- Opening Delimiter -

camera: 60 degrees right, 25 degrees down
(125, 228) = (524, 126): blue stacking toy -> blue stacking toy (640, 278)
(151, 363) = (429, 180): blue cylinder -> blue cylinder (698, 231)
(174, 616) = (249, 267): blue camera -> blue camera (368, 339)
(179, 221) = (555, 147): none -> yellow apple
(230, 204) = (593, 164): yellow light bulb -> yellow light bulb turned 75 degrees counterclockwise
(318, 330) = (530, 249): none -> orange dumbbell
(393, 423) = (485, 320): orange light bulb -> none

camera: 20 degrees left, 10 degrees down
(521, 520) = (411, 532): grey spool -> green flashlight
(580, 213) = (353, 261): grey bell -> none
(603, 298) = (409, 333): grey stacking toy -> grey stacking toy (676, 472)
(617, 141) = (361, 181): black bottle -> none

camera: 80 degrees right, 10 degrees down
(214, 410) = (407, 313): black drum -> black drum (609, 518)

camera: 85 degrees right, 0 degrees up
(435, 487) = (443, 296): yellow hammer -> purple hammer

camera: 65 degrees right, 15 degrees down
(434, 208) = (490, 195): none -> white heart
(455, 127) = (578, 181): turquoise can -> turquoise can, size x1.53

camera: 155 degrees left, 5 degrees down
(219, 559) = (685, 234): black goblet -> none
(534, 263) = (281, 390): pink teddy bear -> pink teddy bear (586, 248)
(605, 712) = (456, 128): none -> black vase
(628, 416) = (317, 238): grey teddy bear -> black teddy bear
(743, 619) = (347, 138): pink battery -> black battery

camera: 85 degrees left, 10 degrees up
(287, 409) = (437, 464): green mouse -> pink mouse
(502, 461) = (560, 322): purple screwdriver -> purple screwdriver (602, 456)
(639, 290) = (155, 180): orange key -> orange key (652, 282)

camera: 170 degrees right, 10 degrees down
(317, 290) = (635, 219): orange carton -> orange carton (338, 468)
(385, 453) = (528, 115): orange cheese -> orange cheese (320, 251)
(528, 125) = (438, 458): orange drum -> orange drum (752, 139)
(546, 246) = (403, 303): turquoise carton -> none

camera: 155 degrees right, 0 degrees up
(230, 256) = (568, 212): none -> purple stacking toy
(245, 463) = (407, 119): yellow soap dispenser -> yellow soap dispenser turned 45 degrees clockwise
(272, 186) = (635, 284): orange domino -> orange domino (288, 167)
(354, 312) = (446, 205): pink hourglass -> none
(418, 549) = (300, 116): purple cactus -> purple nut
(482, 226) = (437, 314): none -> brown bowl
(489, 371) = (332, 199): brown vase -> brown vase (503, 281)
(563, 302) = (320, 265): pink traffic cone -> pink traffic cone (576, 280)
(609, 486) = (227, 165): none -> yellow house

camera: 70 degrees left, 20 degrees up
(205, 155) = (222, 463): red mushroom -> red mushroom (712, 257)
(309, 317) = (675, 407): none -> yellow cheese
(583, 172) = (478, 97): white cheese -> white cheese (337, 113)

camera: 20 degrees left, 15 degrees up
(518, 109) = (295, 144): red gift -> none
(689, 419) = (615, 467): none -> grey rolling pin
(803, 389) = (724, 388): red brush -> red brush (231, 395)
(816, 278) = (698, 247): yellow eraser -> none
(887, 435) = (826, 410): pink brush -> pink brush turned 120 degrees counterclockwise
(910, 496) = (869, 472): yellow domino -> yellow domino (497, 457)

- Closing Delimiter -

## What is expected
Go through the records above and write each one out again exactly.

## Solved problem
camera: 60 degrees right, 25 degrees down
(125, 228) = (524, 126): blue stacking toy -> blue stacking toy (640, 278)
(151, 363) = (429, 180): blue cylinder -> blue cylinder (698, 231)
(174, 616) = (249, 267): blue camera -> blue camera (368, 339)
(179, 221) = (555, 147): none -> yellow apple
(230, 204) = (593, 164): yellow light bulb -> yellow light bulb turned 75 degrees counterclockwise
(318, 330) = (530, 249): none -> orange dumbbell
(393, 423) = (485, 320): orange light bulb -> none

camera: 20 degrees left, 10 degrees down
(521, 520) = (411, 532): grey spool -> green flashlight
(580, 213) = (353, 261): grey bell -> none
(603, 298) = (409, 333): grey stacking toy -> grey stacking toy (676, 472)
(617, 141) = (361, 181): black bottle -> none

camera: 80 degrees right, 10 degrees down
(214, 410) = (407, 313): black drum -> black drum (609, 518)

camera: 85 degrees right, 0 degrees up
(435, 487) = (443, 296): yellow hammer -> purple hammer

camera: 65 degrees right, 15 degrees down
(434, 208) = (490, 195): none -> white heart
(455, 127) = (578, 181): turquoise can -> turquoise can, size x1.53

camera: 155 degrees left, 5 degrees down
(219, 559) = (685, 234): black goblet -> none
(534, 263) = (281, 390): pink teddy bear -> pink teddy bear (586, 248)
(605, 712) = (456, 128): none -> black vase
(628, 416) = (317, 238): grey teddy bear -> black teddy bear
(743, 619) = (347, 138): pink battery -> black battery

camera: 85 degrees left, 10 degrees up
(287, 409) = (437, 464): green mouse -> pink mouse
(502, 461) = (560, 322): purple screwdriver -> purple screwdriver (602, 456)
(639, 290) = (155, 180): orange key -> orange key (652, 282)

camera: 170 degrees right, 10 degrees down
(317, 290) = (635, 219): orange carton -> orange carton (338, 468)
(385, 453) = (528, 115): orange cheese -> orange cheese (320, 251)
(528, 125) = (438, 458): orange drum -> orange drum (752, 139)
(546, 246) = (403, 303): turquoise carton -> none

camera: 155 degrees right, 0 degrees up
(230, 256) = (568, 212): none -> purple stacking toy
(245, 463) = (407, 119): yellow soap dispenser -> yellow soap dispenser turned 45 degrees clockwise
(272, 186) = (635, 284): orange domino -> orange domino (288, 167)
(354, 312) = (446, 205): pink hourglass -> none
(418, 549) = (300, 116): purple cactus -> purple nut
(482, 226) = (437, 314): none -> brown bowl
(489, 371) = (332, 199): brown vase -> brown vase (503, 281)
(563, 302) = (320, 265): pink traffic cone -> pink traffic cone (576, 280)
(609, 486) = (227, 165): none -> yellow house

camera: 70 degrees left, 20 degrees up
(205, 155) = (222, 463): red mushroom -> red mushroom (712, 257)
(309, 317) = (675, 407): none -> yellow cheese
(583, 172) = (478, 97): white cheese -> white cheese (337, 113)

camera: 20 degrees left, 15 degrees up
(518, 109) = (295, 144): red gift -> none
(689, 419) = (615, 467): none -> grey rolling pin
(803, 389) = (724, 388): red brush -> red brush (231, 395)
(816, 278) = (698, 247): yellow eraser -> none
(887, 435) = (826, 410): pink brush -> pink brush turned 120 degrees counterclockwise
(910, 496) = (869, 472): yellow domino -> yellow domino (497, 457)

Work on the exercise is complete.